Requirement.
Extract precisely the lines that run from the line containing "type=spun; before=purple brush;" to the end of the records below, with both ends included and pictures omitted.

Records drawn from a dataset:
*** Begin section ***

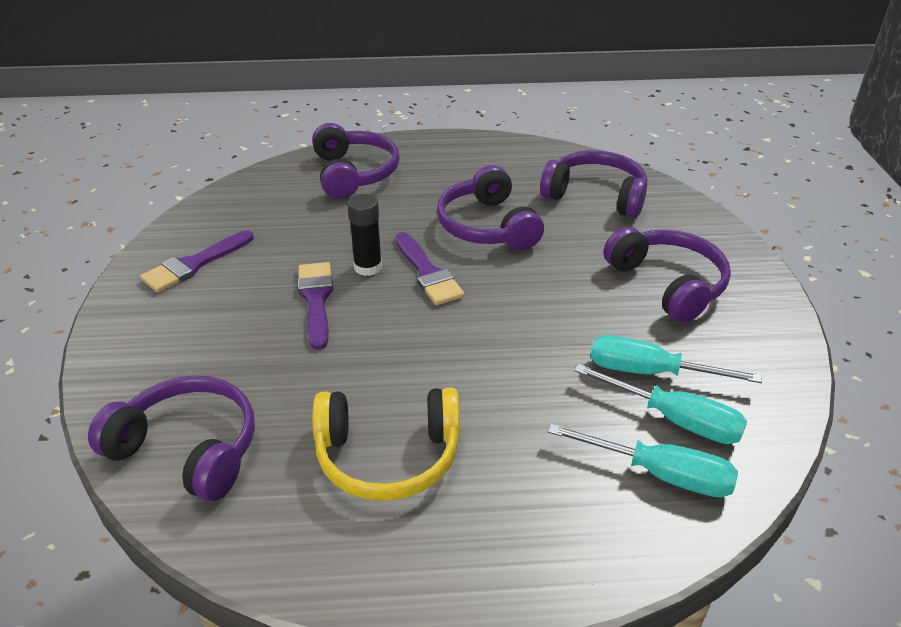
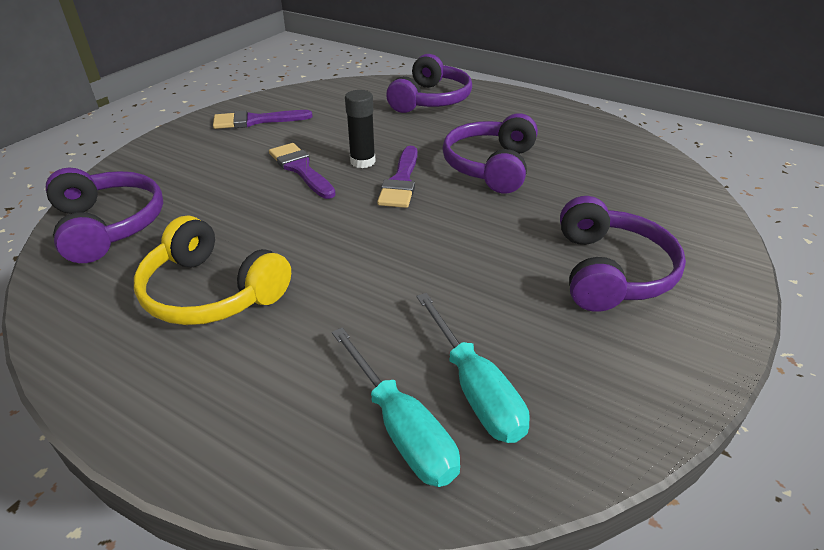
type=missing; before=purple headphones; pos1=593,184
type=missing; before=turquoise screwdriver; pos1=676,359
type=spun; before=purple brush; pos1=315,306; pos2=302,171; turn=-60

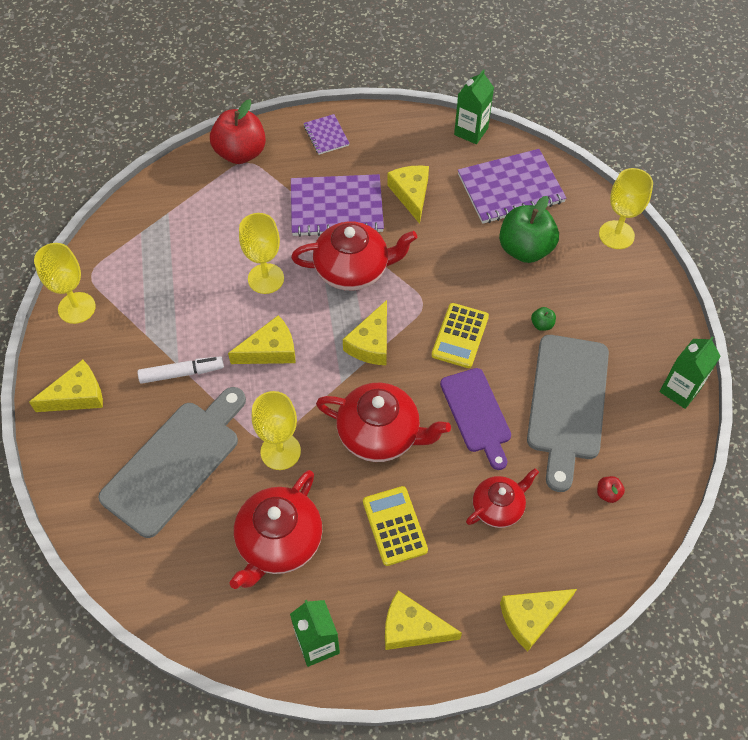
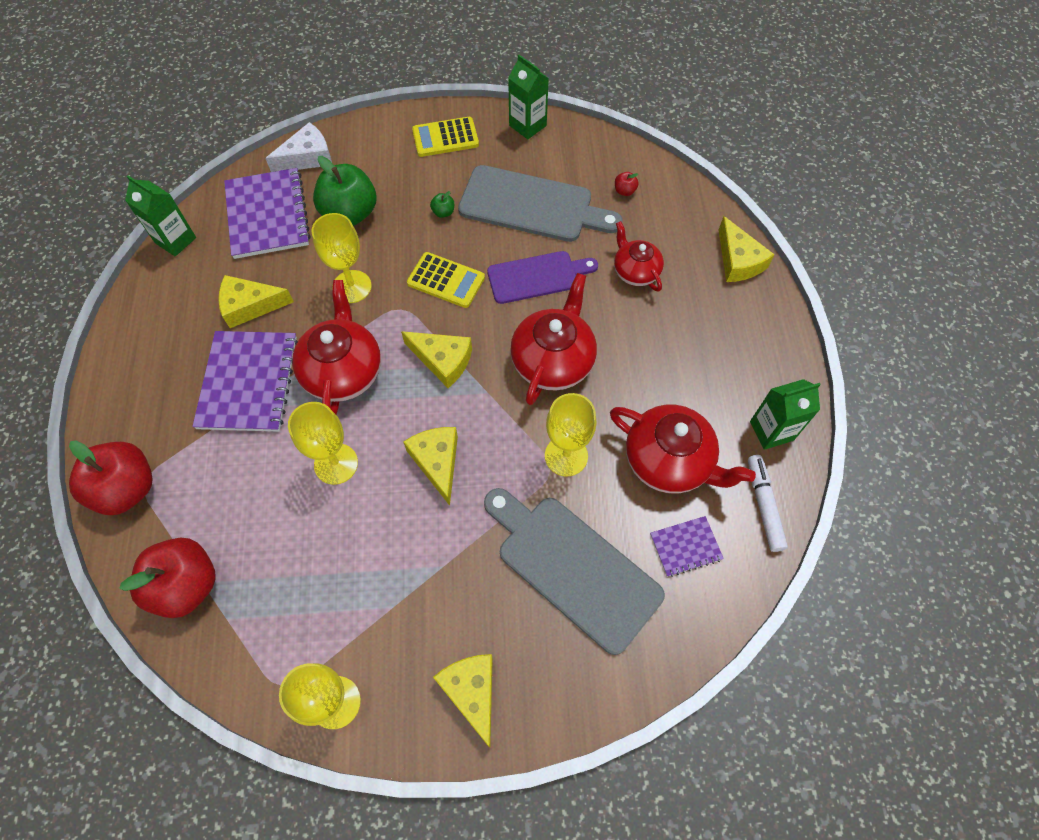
type=missing; before=yellow cheese; pos1=423,620
type=appeared; after=red apple; pos2=167,578
type=appeared; after=white cheese; pos2=298,147
type=relocated; before=white marker; pos1=181,370; pos2=768,503
type=relocated; before=purple notebook; pos1=326,134; pos2=687,546
type=relocated; before=yellow calculator; pos1=395,526; pos2=445,137
type=relocated; before=yellow goblet; pos1=626,208; pos2=341,258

*** End section ***

Response to the exercise.
type=spun; before=purple brush; pos1=315,306; pos2=302,171; turn=-60

type=missing; before=yellow cheese; pos1=423,620
type=appeared; after=red apple; pos2=167,578
type=appeared; after=white cheese; pos2=298,147
type=relocated; before=white marker; pos1=181,370; pos2=768,503
type=relocated; before=purple notebook; pos1=326,134; pos2=687,546
type=relocated; before=yellow calculator; pos1=395,526; pos2=445,137
type=relocated; before=yellow goblet; pos1=626,208; pos2=341,258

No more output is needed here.